**BRIEF:**
All records are to be transcribed in full; any pictures among them are to be skipped.

**MATERIAL PROVIDED:**

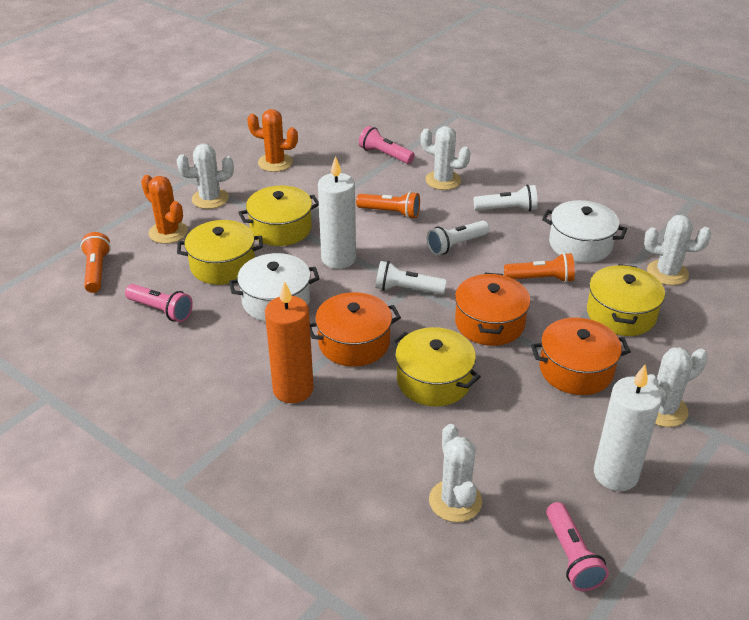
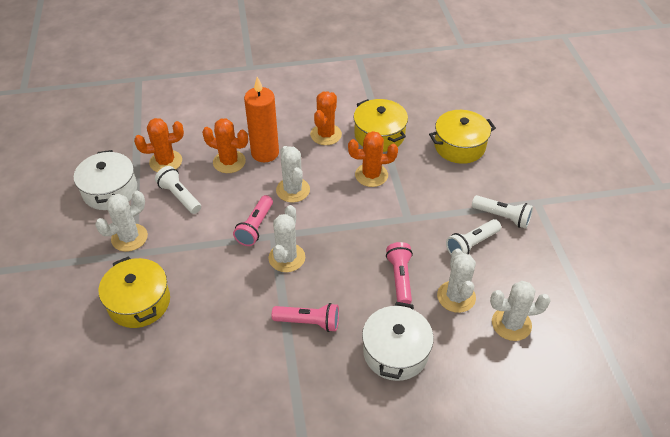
orange cactus: [141,175,188,244] [247,109,298,172] = 2 -> [134,118,184,172] [202,118,248,173] [310,91,342,145] [348,131,398,187] = 4
orange flashlight: [80,232,111,293] [356,191,420,219] [504,253,575,283] = 3 -> none = 0
orange pot: [310,292,401,367] [455,273,531,346] [531,318,631,395] = 3 -> none = 0
white candle: [318,156,356,269] [594,365,662,491] = 2 -> none = 0
yellow pot: [177,220,263,285] [238,186,319,246] [392,327,481,406] [587,264,665,336] = 4 -> [99,256,170,328] [354,99,408,152] [429,110,496,164] = 3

**ANSWER BOX:**
orange cactus: [141,175,188,244] [247,109,298,172] = 2 -> [134,118,184,172] [202,118,248,173] [310,91,342,145] [348,131,398,187] = 4
orange flashlight: [80,232,111,293] [356,191,420,219] [504,253,575,283] = 3 -> none = 0
orange pot: [310,292,401,367] [455,273,531,346] [531,318,631,395] = 3 -> none = 0
white candle: [318,156,356,269] [594,365,662,491] = 2 -> none = 0
yellow pot: [177,220,263,285] [238,186,319,246] [392,327,481,406] [587,264,665,336] = 4 -> [99,256,170,328] [354,99,408,152] [429,110,496,164] = 3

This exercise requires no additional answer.